Data excerpts Block Start

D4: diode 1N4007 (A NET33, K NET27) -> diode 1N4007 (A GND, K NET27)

Data excerpts Block End
Data excerpts Block Start

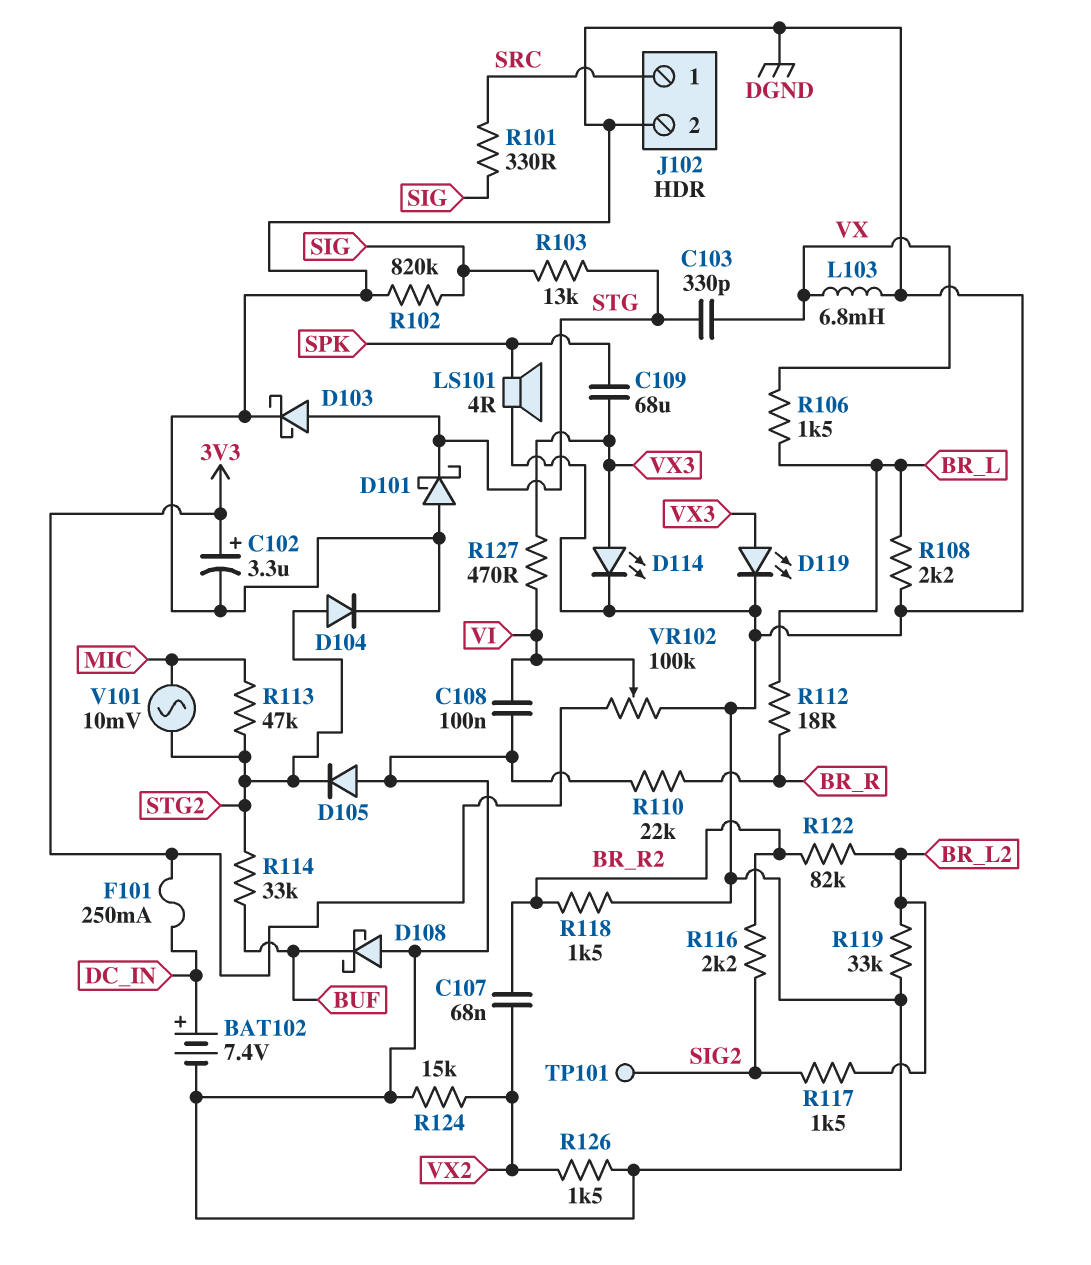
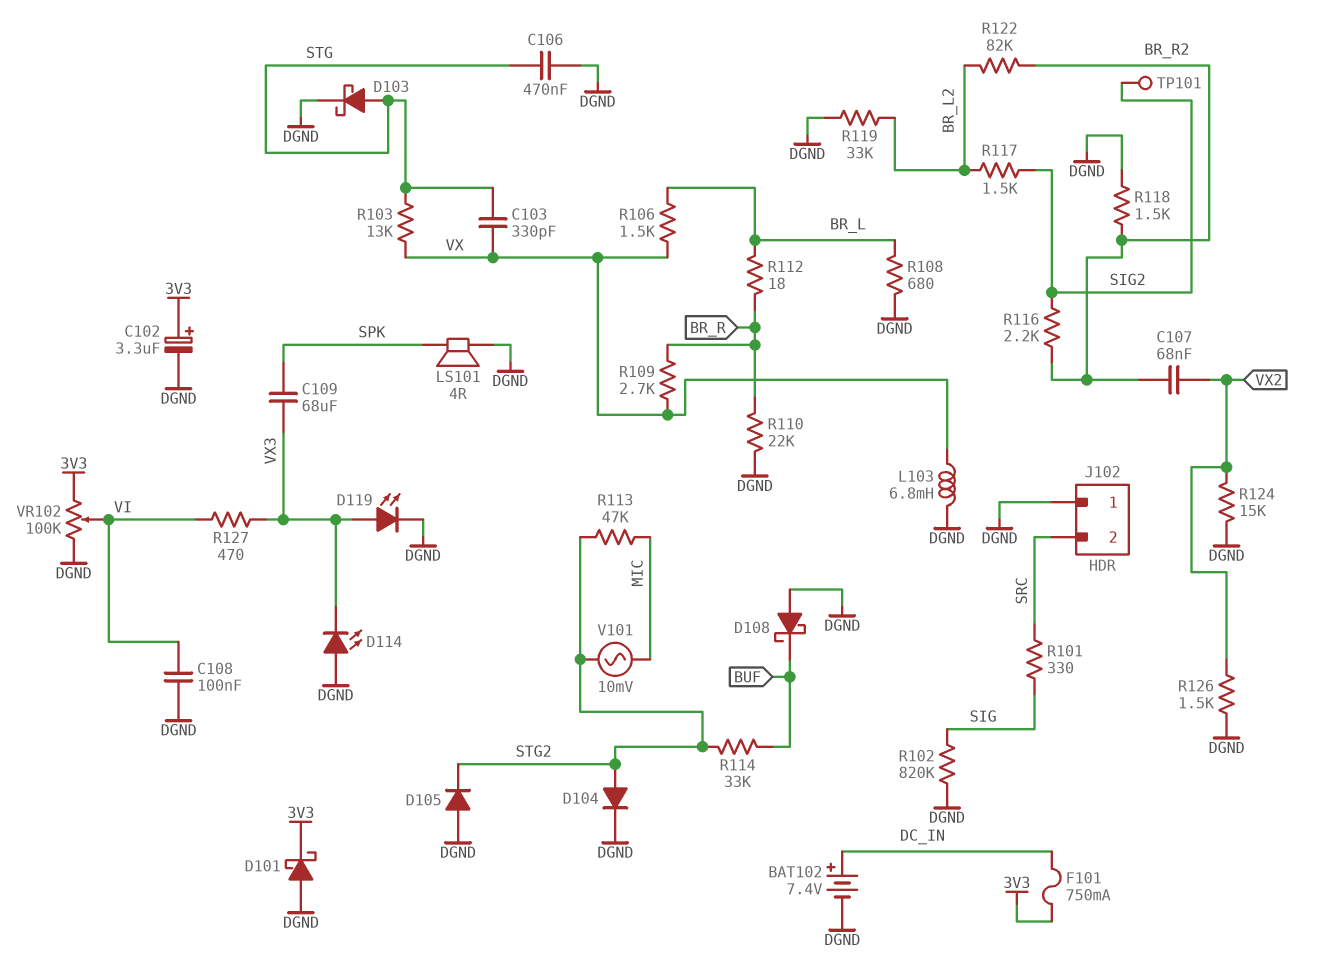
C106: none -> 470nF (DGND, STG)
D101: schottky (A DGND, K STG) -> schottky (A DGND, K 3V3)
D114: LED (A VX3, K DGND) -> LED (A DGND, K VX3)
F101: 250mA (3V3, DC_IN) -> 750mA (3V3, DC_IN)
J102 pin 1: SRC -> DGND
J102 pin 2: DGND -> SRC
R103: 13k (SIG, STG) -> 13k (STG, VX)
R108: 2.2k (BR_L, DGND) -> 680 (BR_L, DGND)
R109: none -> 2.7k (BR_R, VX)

Data excerpts Block End
Data excerpts Block Start

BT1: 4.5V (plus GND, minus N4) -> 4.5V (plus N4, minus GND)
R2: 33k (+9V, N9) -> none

Data excerpts Block End

The lines holding the string "none" are what is needed from the material above.

C106: none -> 470nF (DGND, STG)
R109: none -> 2.7k (BR_R, VX)
R2: 33k (+9V, N9) -> none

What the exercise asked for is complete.